═════ The records ═════

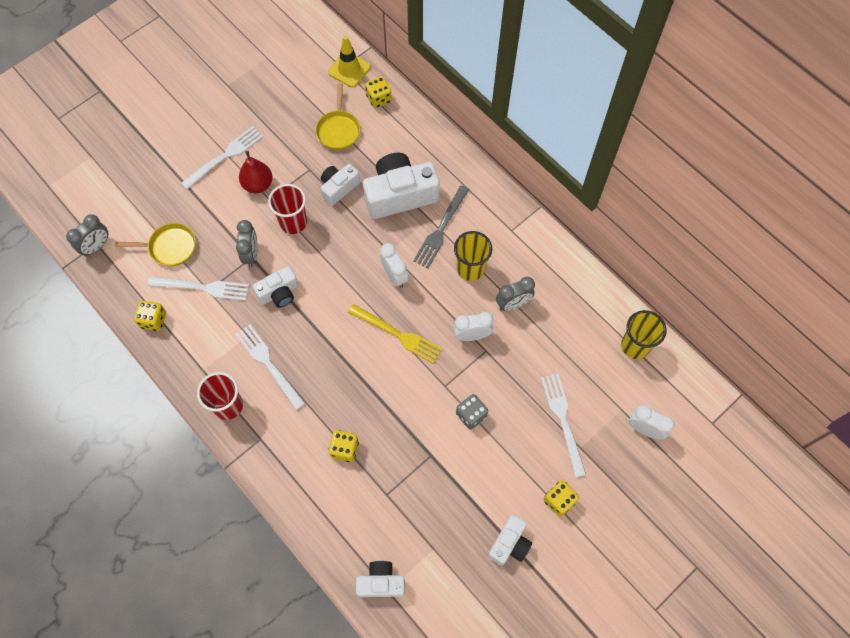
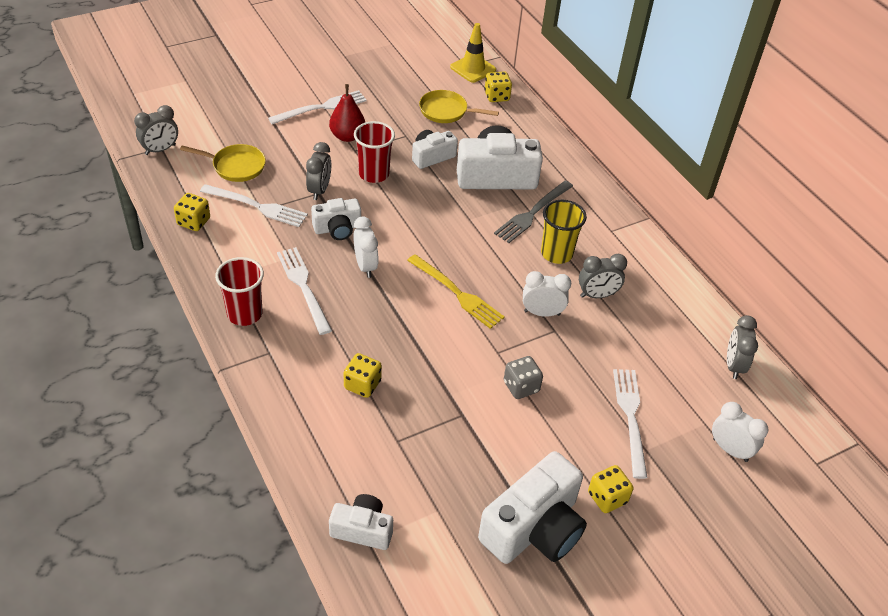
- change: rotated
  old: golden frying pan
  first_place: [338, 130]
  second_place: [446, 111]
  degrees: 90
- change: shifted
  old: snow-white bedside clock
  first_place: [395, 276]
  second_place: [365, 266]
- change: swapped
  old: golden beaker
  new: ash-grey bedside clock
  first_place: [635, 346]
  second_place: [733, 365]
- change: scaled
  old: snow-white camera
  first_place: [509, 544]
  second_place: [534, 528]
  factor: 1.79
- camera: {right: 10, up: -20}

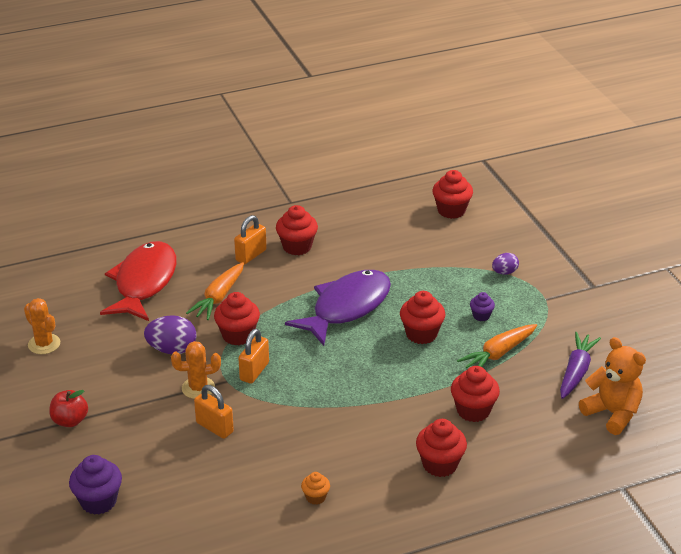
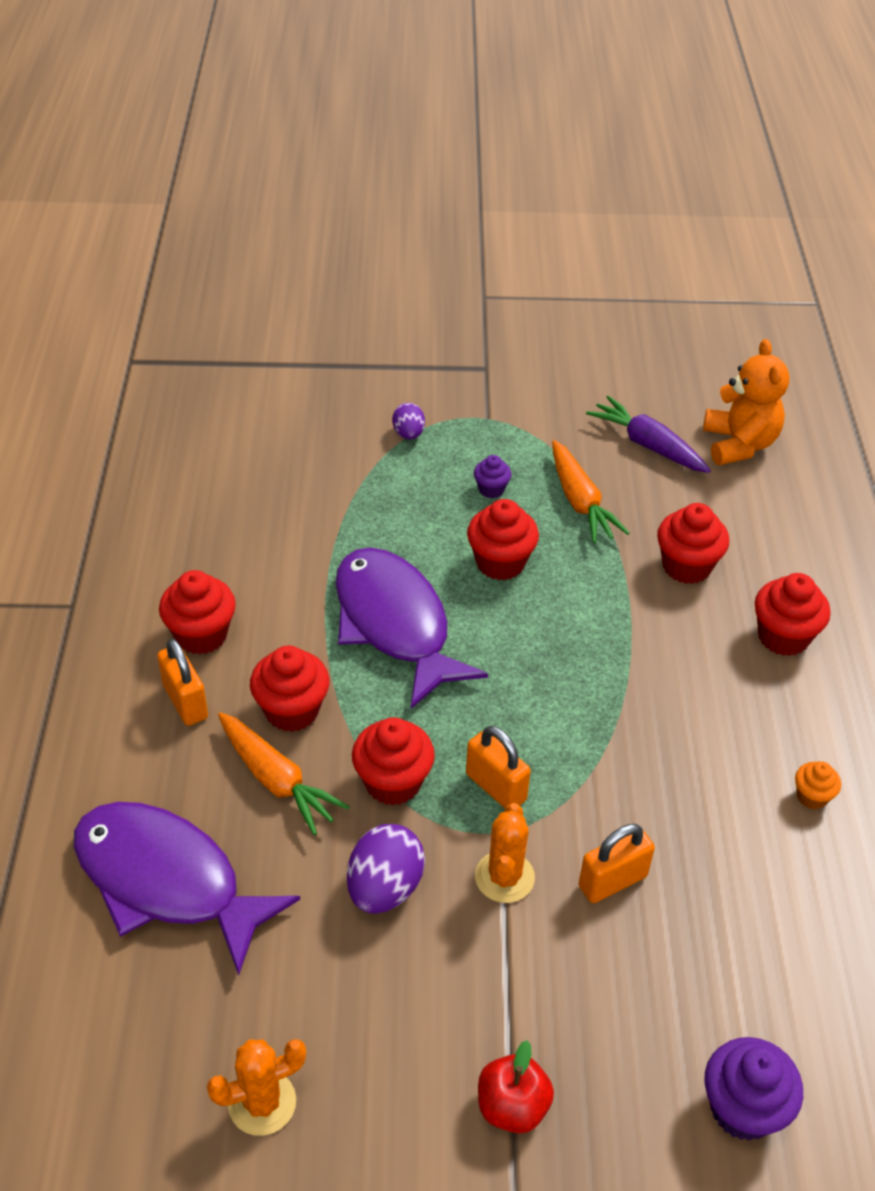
- change: shifted
  old: crimson cupcake
  first_place: [451, 210]
  second_place: [292, 710]
- change: repainted
  old: crimson toy fish
  new: violet toy fish
  first_place: [144, 283]
  second_place: [166, 881]
- change: rotated
  old: orange stuffed bear
  first_place: [612, 413]
  second_place: [739, 444]
  degrees: 105
- camera: {right: -70, up: 10}

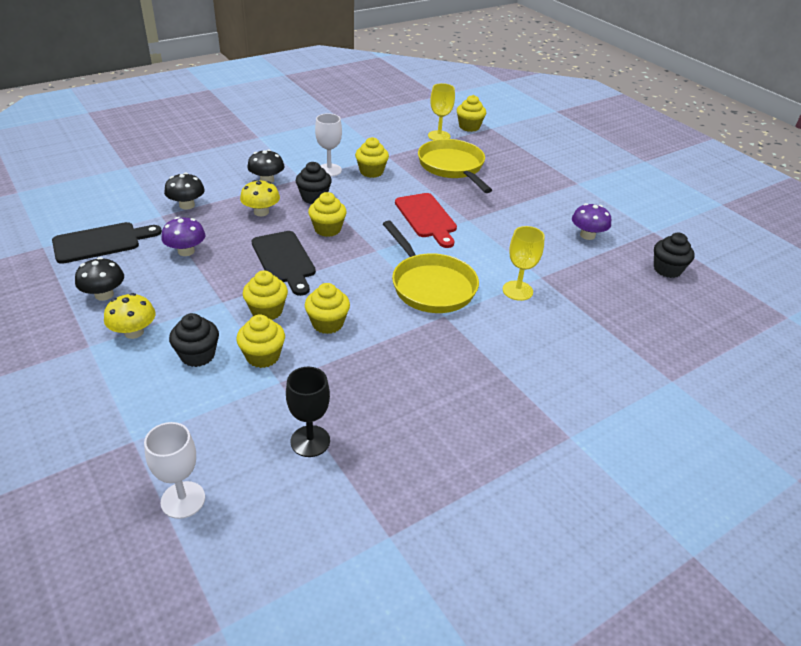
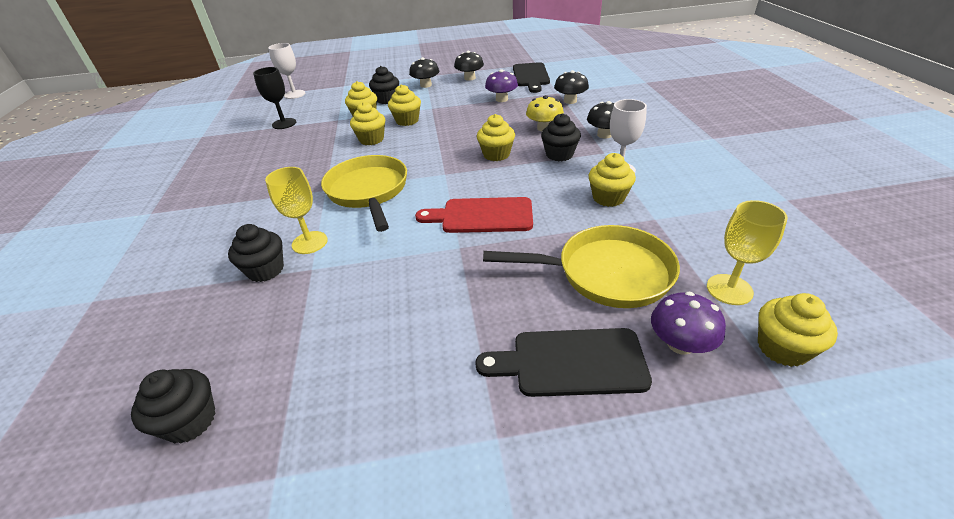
- change: shifted
  old: violet mushroom
  first_place: [587, 235]
  second_place: [680, 344]
- change: rotated
  old: golden frying pan
  first_place: [430, 286]
  second_place: [368, 191]
  degrees: 75
- change: shifted
  old: ebony bread board
  first_place: [284, 260]
  second_place: [571, 362]
- change: repainted
  old: golden mushroom
  new: ebony mushroom
  first_place: [134, 332]
  second_place: [426, 85]
- change: new
  new: ebony cupcake
  second_place: [266, 270]
- camera: {right: 120, up: 0}

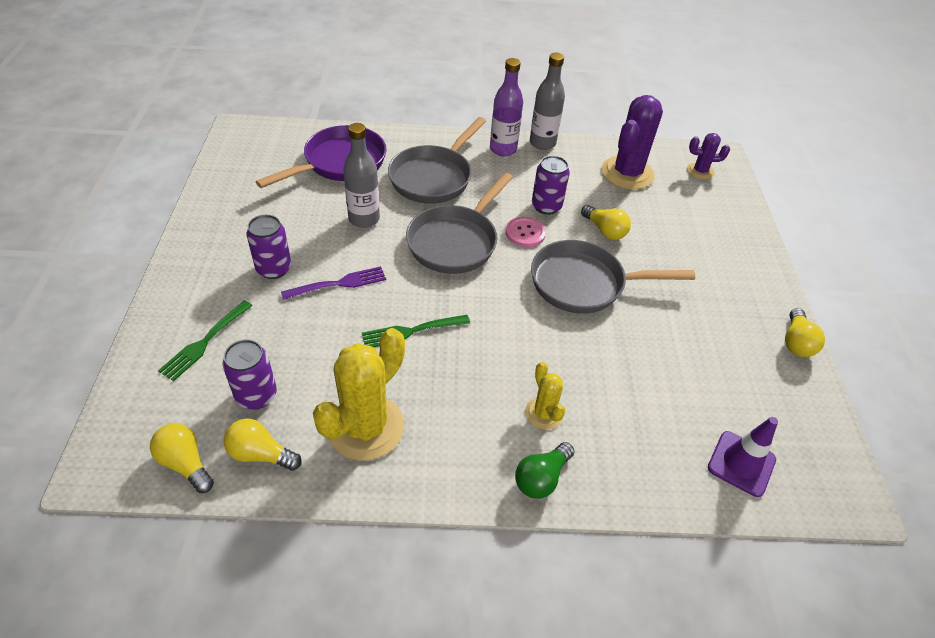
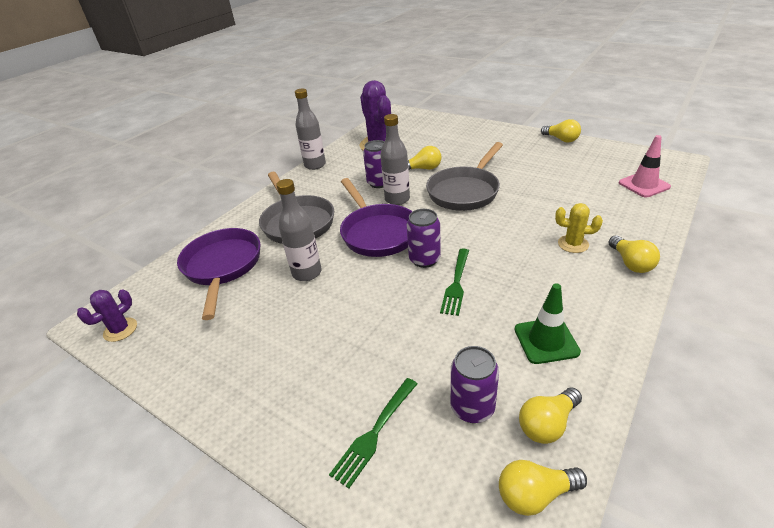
- change: gone
  old: violet flask
  first_place: [503, 149]
- change: shifted
  old: violet cactus
  first_place: [700, 171]
  second_place: [120, 330]
- change: repainted
  old: ash-grey frying pan
  new: violet frying pan
  first_place: [455, 242]
  second_place: [378, 233]
- change: shifted
  old: violet tin
  first_place: [274, 269]
  second_place: [424, 259]
- change: swapped
  old: rose-pink sewing button
  new: ash-grey flask
  first_place: [525, 233]
  second_place: [397, 199]
- change: gone
  old: violet table fork
  first_place: [338, 284]
- change: rotated
  old: green table fork
  first_place: [205, 341]
  second_place: [375, 432]
  degrees: 60
- change: swapped
  old: golden cactus
  new: green road cone
  first_place: [365, 427]
  second_place: [546, 340]
- change: repainted
  old: violet road cone
  new: rose-pink road cone
  first_place: [741, 463]
  second_place: [644, 185]
- change: repainted
  old: green lightbulb
  new: golden lightbulb
  first_place: [541, 478]
  second_place: [631, 263]
- camera: {right: -50, up: -10}

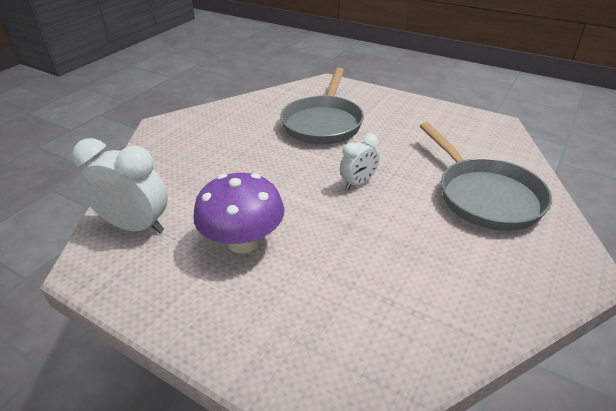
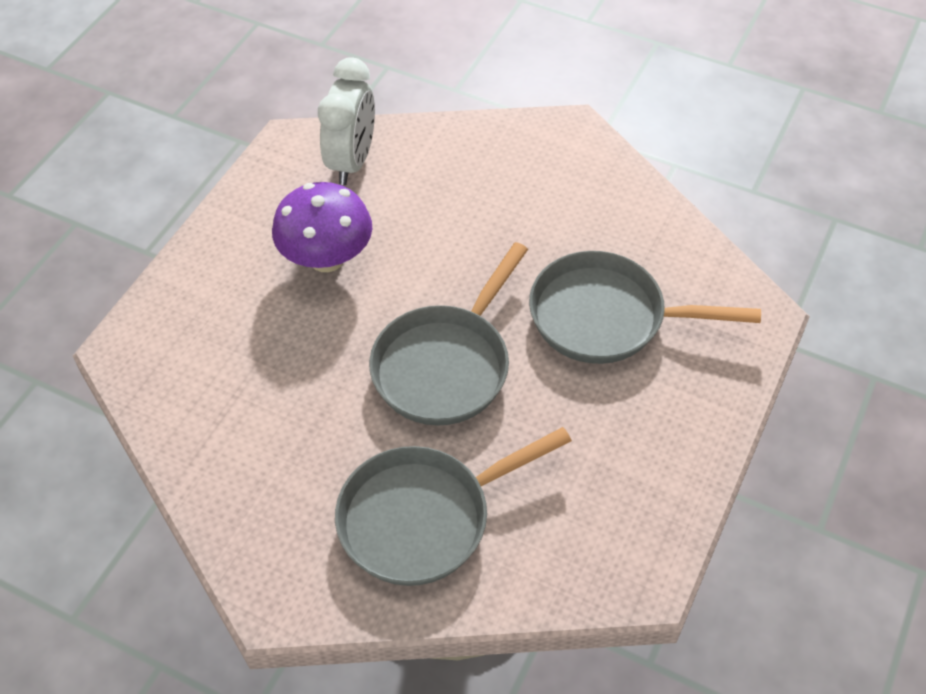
- change: swapped
  old: snow-white bedside clock
  new: ash-grey frying pan
  first_place: [358, 183]
  second_place: [445, 365]
- camera: {right: 85, up: 15}

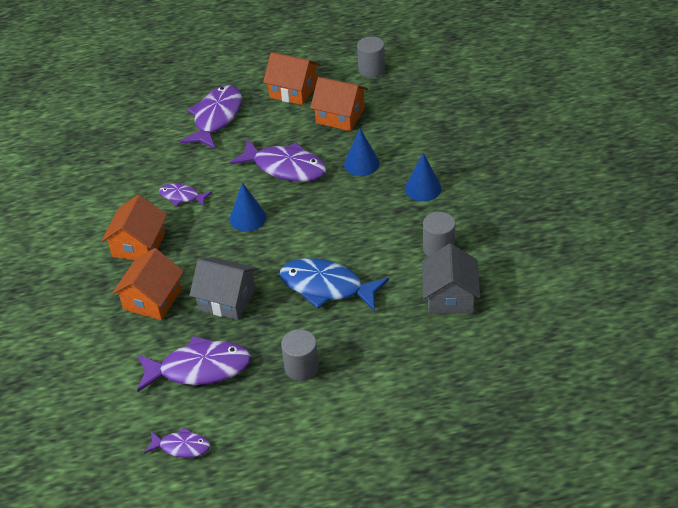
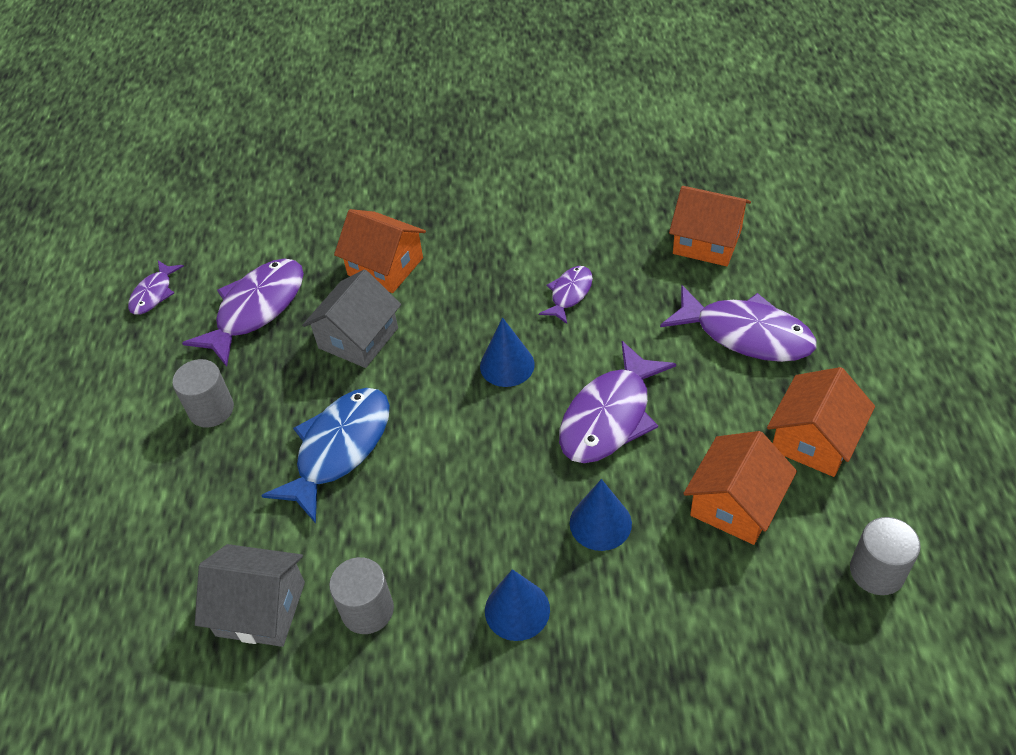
- change: shifted
  old: orange toy house
  first_place: [139, 245]
  second_place: [707, 242]
- change: rotated
  old: violet toy fish
  first_place: [199, 369]
  second_place: [256, 309]
  degrees: -150
- camera: {right: 100, up: 5}

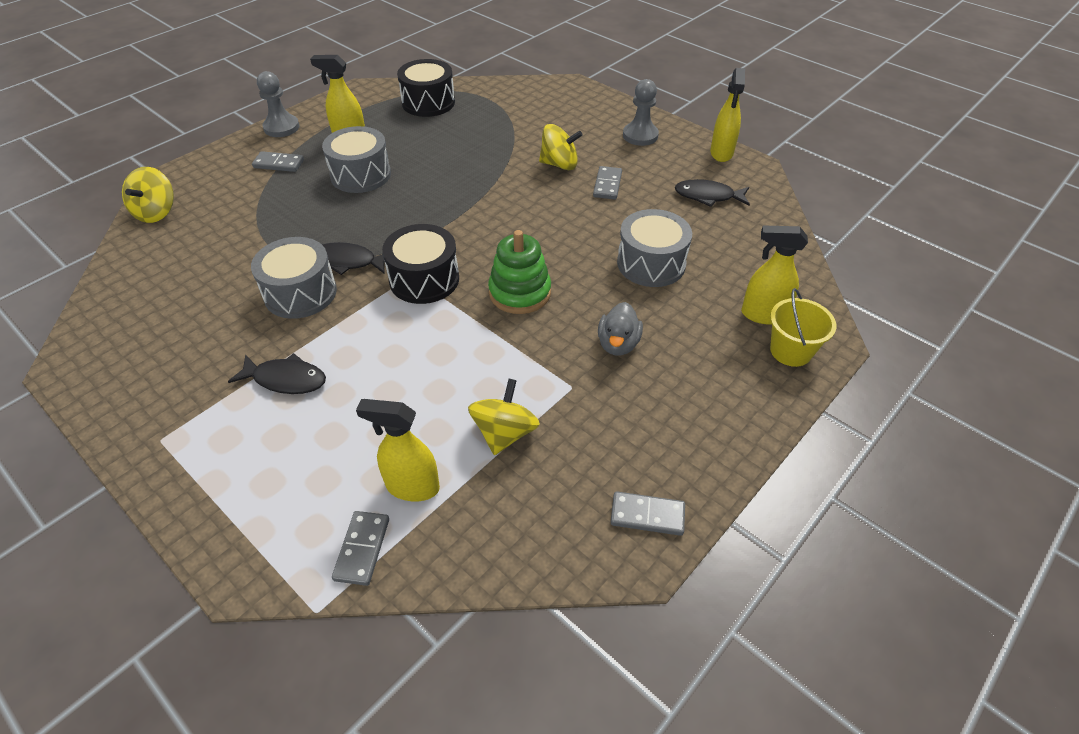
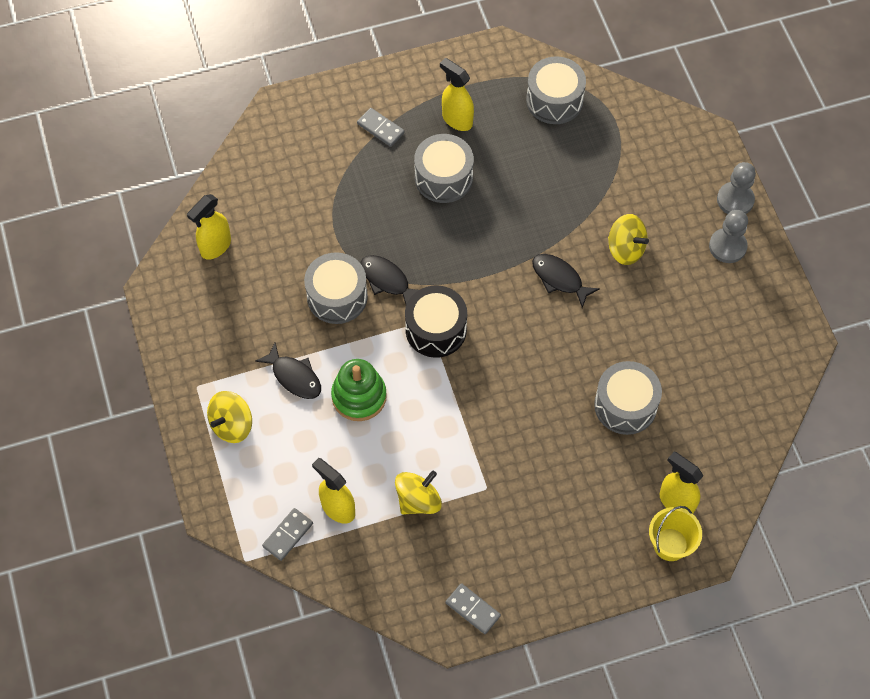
- change: repainted
  old: ebony snare drum
  new: ash-grey snare drum
  first_place: [428, 102]
  second_place: [554, 100]
- change: shifted
  old: golden spray cleaner
  first_place: [721, 153]
  second_place: [215, 247]
- change: shifted
  old: ash-grey pawn
  first_place: [281, 127]
  second_place: [735, 200]
- change: gone
  old: ash-grey domino tile
  first_place: [607, 185]
- change: shifted
  old: golden toy top
  first_place: [156, 212]
  second_place: [232, 425]
- change: shifted
  old: ebony toy fish
  first_place: [708, 196]
  second_place: [559, 279]
- change: shifted
  old: green ring stacker
  first_place: [520, 292]
  second_place: [359, 396]
- change: gone
  old: ash-grey rubber duck
  first_place: [618, 344]
- camera: {right: 30, up: 15}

═════

▶ [Assigned task]:
Everything in the entries except the pictures should be returned exactly as given.

▶ [Expected answer]:
- change: rotated
  old: golden frying pan
  first_place: [338, 130]
  second_place: [446, 111]
  degrees: 90
- change: shifted
  old: snow-white bedside clock
  first_place: [395, 276]
  second_place: [365, 266]
- change: swapped
  old: golden beaker
  new: ash-grey bedside clock
  first_place: [635, 346]
  second_place: [733, 365]
- change: scaled
  old: snow-white camera
  first_place: [509, 544]
  second_place: [534, 528]
  factor: 1.79
- camera: {right: 10, up: -20}

- change: shifted
  old: crimson cupcake
  first_place: [451, 210]
  second_place: [292, 710]
- change: repainted
  old: crimson toy fish
  new: violet toy fish
  first_place: [144, 283]
  second_place: [166, 881]
- change: rotated
  old: orange stuffed bear
  first_place: [612, 413]
  second_place: [739, 444]
  degrees: 105
- camera: {right: -70, up: 10}

- change: shifted
  old: violet mushroom
  first_place: [587, 235]
  second_place: [680, 344]
- change: rotated
  old: golden frying pan
  first_place: [430, 286]
  second_place: [368, 191]
  degrees: 75
- change: shifted
  old: ebony bread board
  first_place: [284, 260]
  second_place: [571, 362]
- change: repainted
  old: golden mushroom
  new: ebony mushroom
  first_place: [134, 332]
  second_place: [426, 85]
- change: new
  new: ebony cupcake
  second_place: [266, 270]
- camera: {right: 120, up: 0}

- change: gone
  old: violet flask
  first_place: [503, 149]
- change: shifted
  old: violet cactus
  first_place: [700, 171]
  second_place: [120, 330]
- change: repainted
  old: ash-grey frying pan
  new: violet frying pan
  first_place: [455, 242]
  second_place: [378, 233]
- change: shifted
  old: violet tin
  first_place: [274, 269]
  second_place: [424, 259]
- change: swapped
  old: rose-pink sewing button
  new: ash-grey flask
  first_place: [525, 233]
  second_place: [397, 199]
- change: gone
  old: violet table fork
  first_place: [338, 284]
- change: rotated
  old: green table fork
  first_place: [205, 341]
  second_place: [375, 432]
  degrees: 60
- change: swapped
  old: golden cactus
  new: green road cone
  first_place: [365, 427]
  second_place: [546, 340]
- change: repainted
  old: violet road cone
  new: rose-pink road cone
  first_place: [741, 463]
  second_place: [644, 185]
- change: repainted
  old: green lightbulb
  new: golden lightbulb
  first_place: [541, 478]
  second_place: [631, 263]
- camera: {right: -50, up: -10}

- change: swapped
  old: snow-white bedside clock
  new: ash-grey frying pan
  first_place: [358, 183]
  second_place: [445, 365]
- camera: {right: 85, up: 15}

- change: shifted
  old: orange toy house
  first_place: [139, 245]
  second_place: [707, 242]
- change: rotated
  old: violet toy fish
  first_place: [199, 369]
  second_place: [256, 309]
  degrees: -150
- camera: {right: 100, up: 5}

- change: repainted
  old: ebony snare drum
  new: ash-grey snare drum
  first_place: [428, 102]
  second_place: [554, 100]
- change: shifted
  old: golden spray cleaner
  first_place: [721, 153]
  second_place: [215, 247]
- change: shifted
  old: ash-grey pawn
  first_place: [281, 127]
  second_place: [735, 200]
- change: gone
  old: ash-grey domino tile
  first_place: [607, 185]
- change: shifted
  old: golden toy top
  first_place: [156, 212]
  second_place: [232, 425]
- change: shifted
  old: ebony toy fish
  first_place: [708, 196]
  second_place: [559, 279]
- change: shifted
  old: green ring stacker
  first_place: [520, 292]
  second_place: [359, 396]
- change: gone
  old: ash-grey rubber duck
  first_place: [618, 344]
- camera: {right: 30, up: 15}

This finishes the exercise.